**Task goal**
From the entries below, reproduce exactly the lines from the one with "(589, 347) = (363, 248): none -> blue bell" through the one with "(212, 250) = (246, 191): grey", both included, without images.
*** Opening of Input material ***
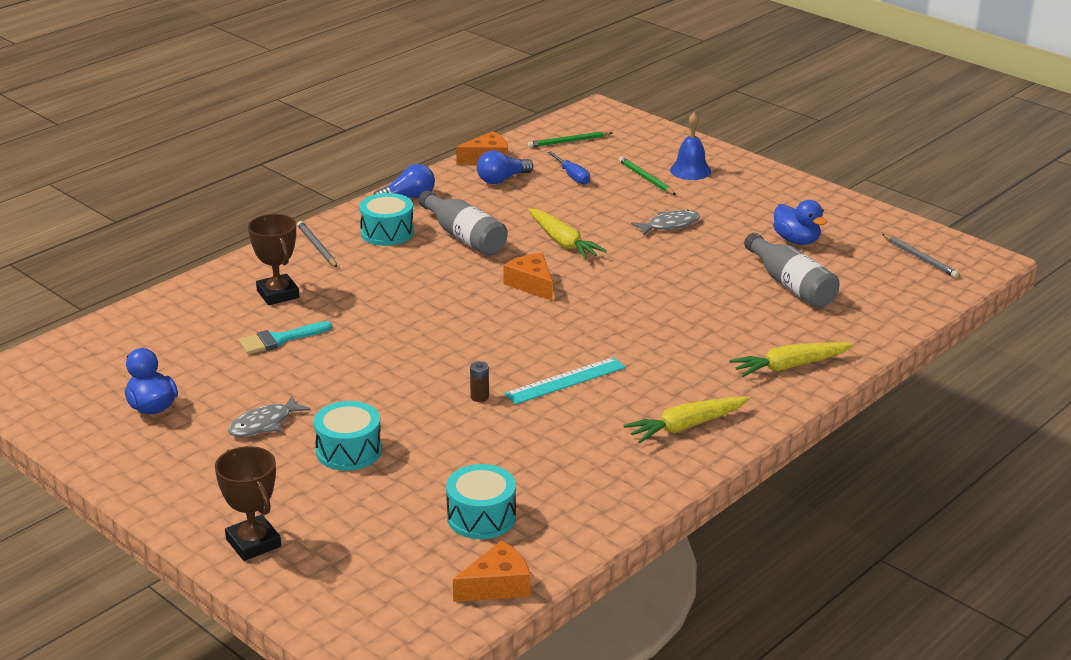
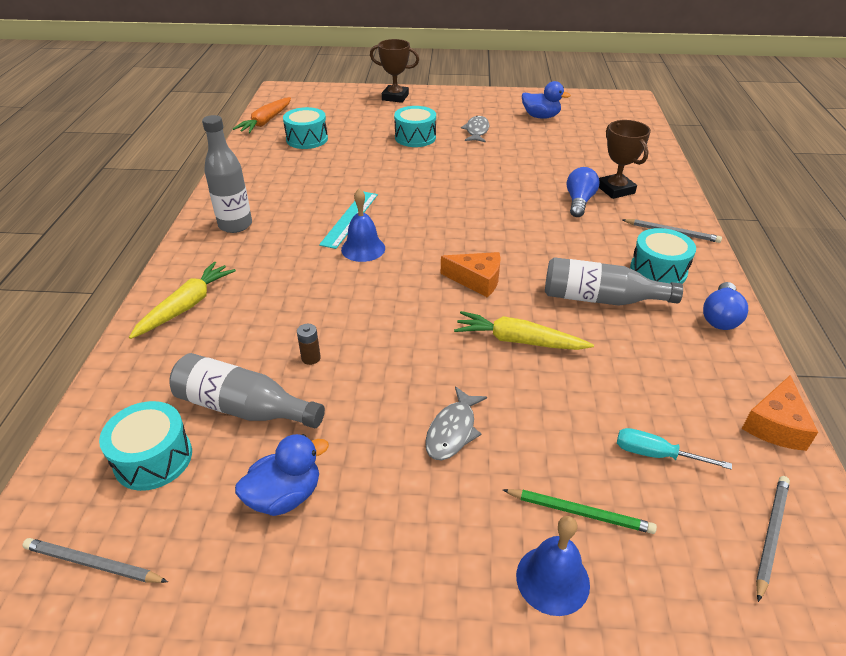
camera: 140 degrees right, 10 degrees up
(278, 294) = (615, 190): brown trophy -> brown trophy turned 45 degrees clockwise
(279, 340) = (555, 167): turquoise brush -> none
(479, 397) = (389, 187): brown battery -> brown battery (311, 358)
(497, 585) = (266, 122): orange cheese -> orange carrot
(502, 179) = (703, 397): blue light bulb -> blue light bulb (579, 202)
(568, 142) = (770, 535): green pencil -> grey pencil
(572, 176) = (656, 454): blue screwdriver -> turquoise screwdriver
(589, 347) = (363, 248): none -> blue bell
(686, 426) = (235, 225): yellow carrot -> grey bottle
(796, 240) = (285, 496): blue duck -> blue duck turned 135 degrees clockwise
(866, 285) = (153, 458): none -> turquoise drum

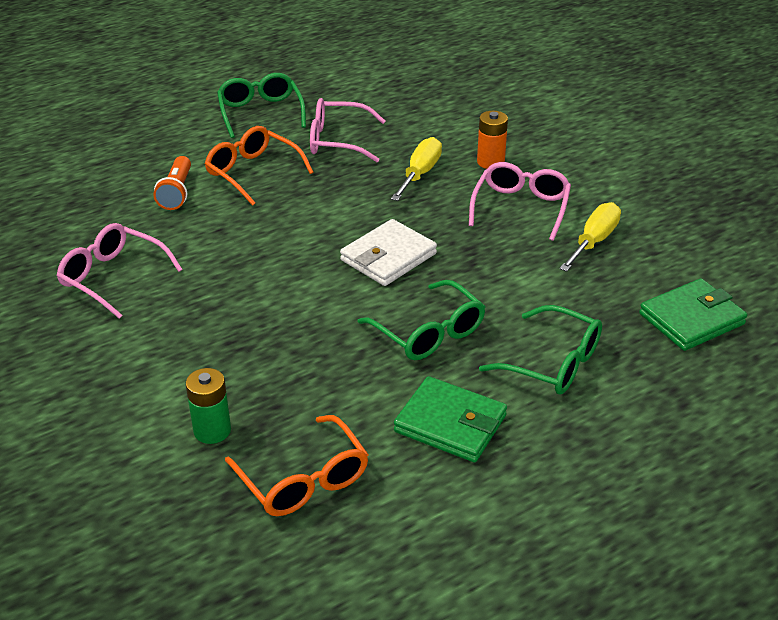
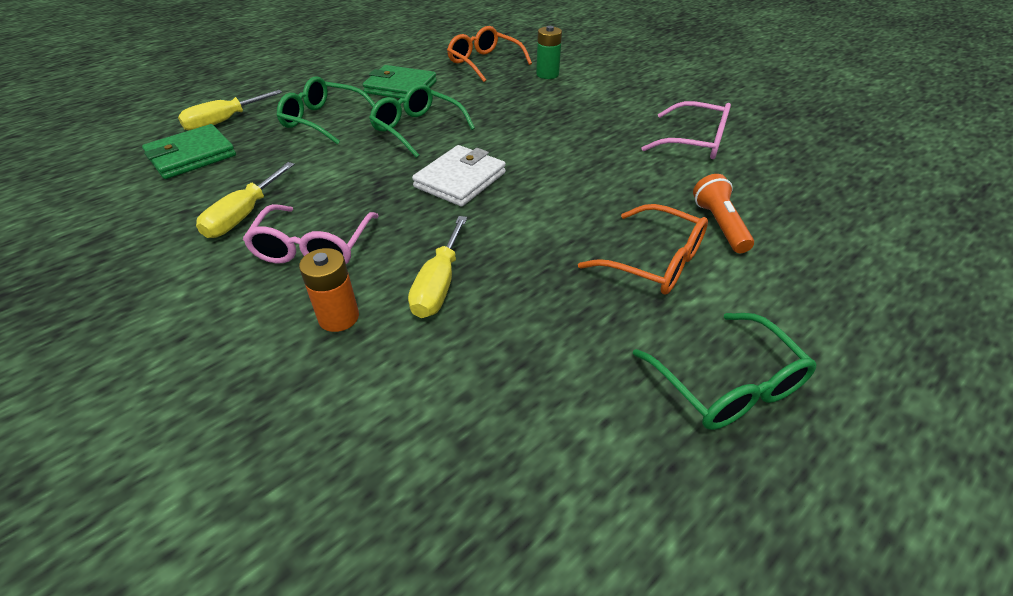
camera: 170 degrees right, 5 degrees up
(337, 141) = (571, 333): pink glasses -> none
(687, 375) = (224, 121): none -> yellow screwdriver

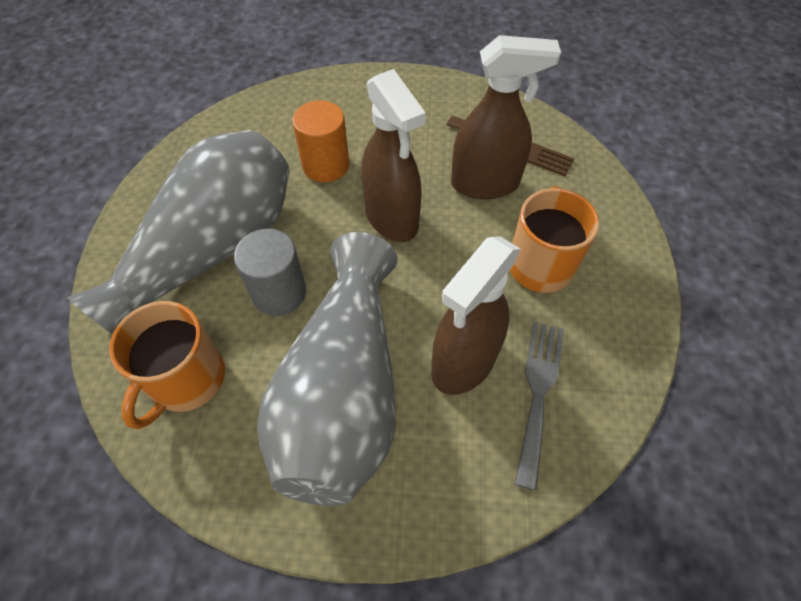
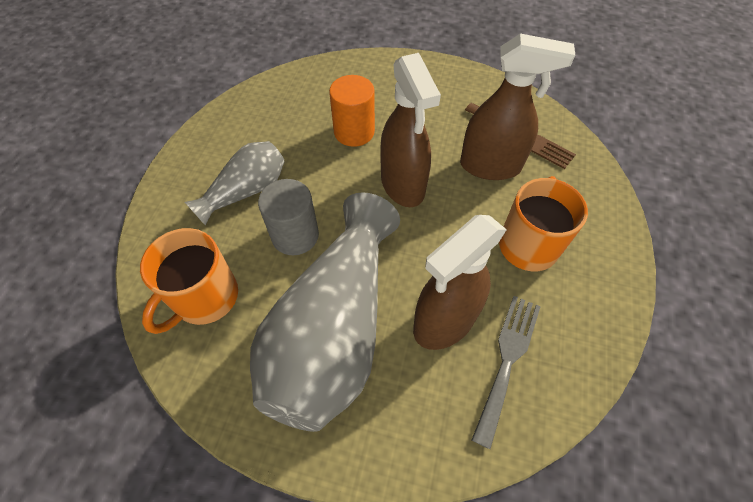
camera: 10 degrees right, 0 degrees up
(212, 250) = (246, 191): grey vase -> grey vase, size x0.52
*** Close of Input material ***
*** Opening of Input material ***
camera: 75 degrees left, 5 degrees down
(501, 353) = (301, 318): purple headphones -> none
*** Close of Input material ***
*** Opening of Input material ***
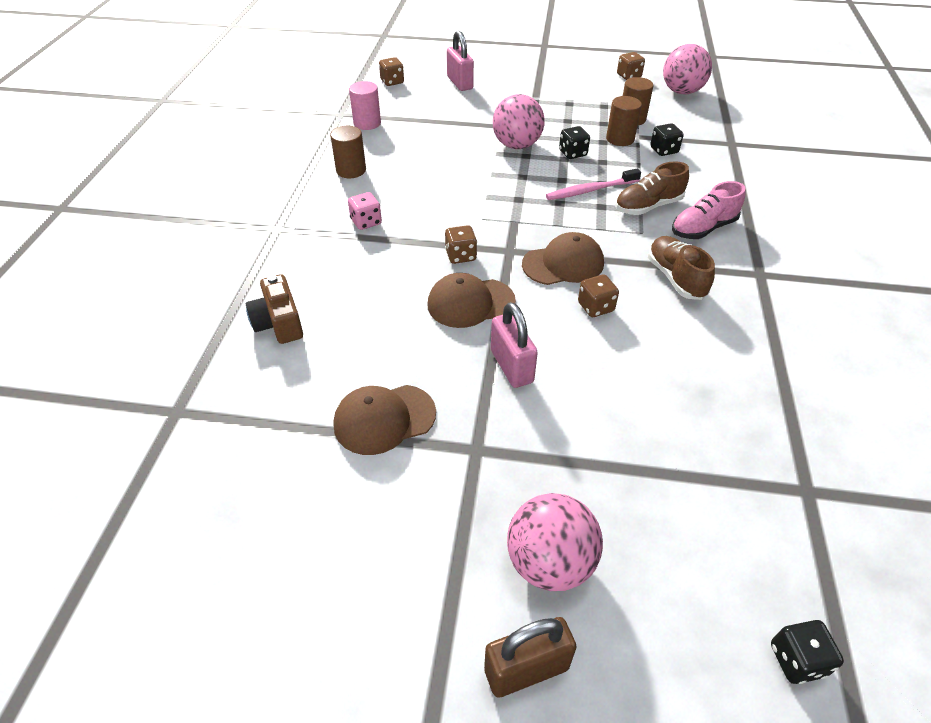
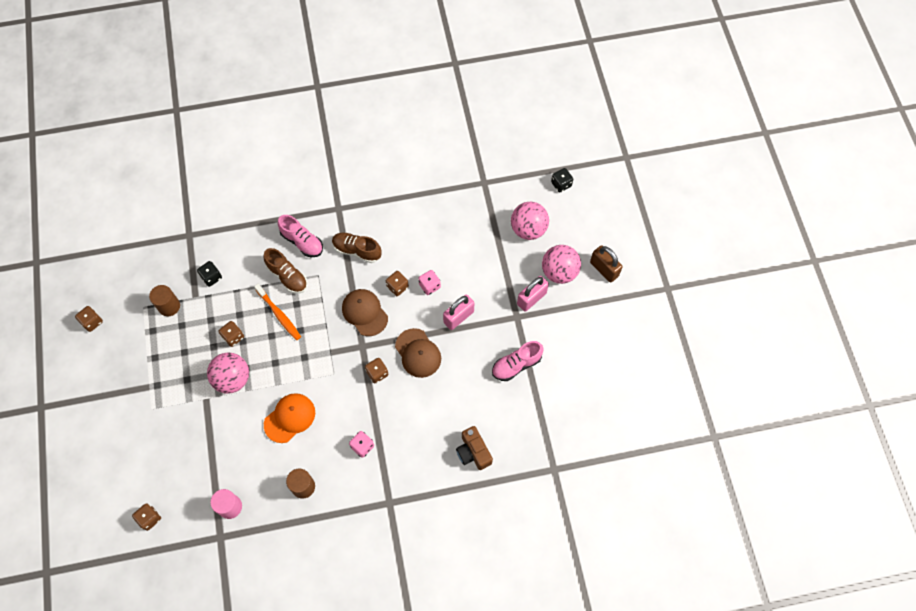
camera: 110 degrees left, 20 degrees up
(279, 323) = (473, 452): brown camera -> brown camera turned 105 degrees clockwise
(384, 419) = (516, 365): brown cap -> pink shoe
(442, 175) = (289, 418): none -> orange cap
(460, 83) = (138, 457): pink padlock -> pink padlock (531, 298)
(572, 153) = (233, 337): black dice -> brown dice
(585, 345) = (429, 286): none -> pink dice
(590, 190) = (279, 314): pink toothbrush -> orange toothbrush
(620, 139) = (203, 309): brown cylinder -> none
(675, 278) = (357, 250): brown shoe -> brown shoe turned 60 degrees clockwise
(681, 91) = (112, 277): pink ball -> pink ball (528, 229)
*** Close of Input material ***
**Result of this task**
(589, 347) = (363, 248): none -> blue bell
(686, 426) = (235, 225): yellow carrot -> grey bottle
(796, 240) = (285, 496): blue duck -> blue duck turned 135 degrees clockwise
(866, 285) = (153, 458): none -> turquoise drum

camera: 170 degrees right, 5 degrees up
(337, 141) = (571, 333): pink glasses -> none
(687, 375) = (224, 121): none -> yellow screwdriver

camera: 10 degrees right, 0 degrees up
(212, 250) = (246, 191): grey vase -> grey vase, size x0.52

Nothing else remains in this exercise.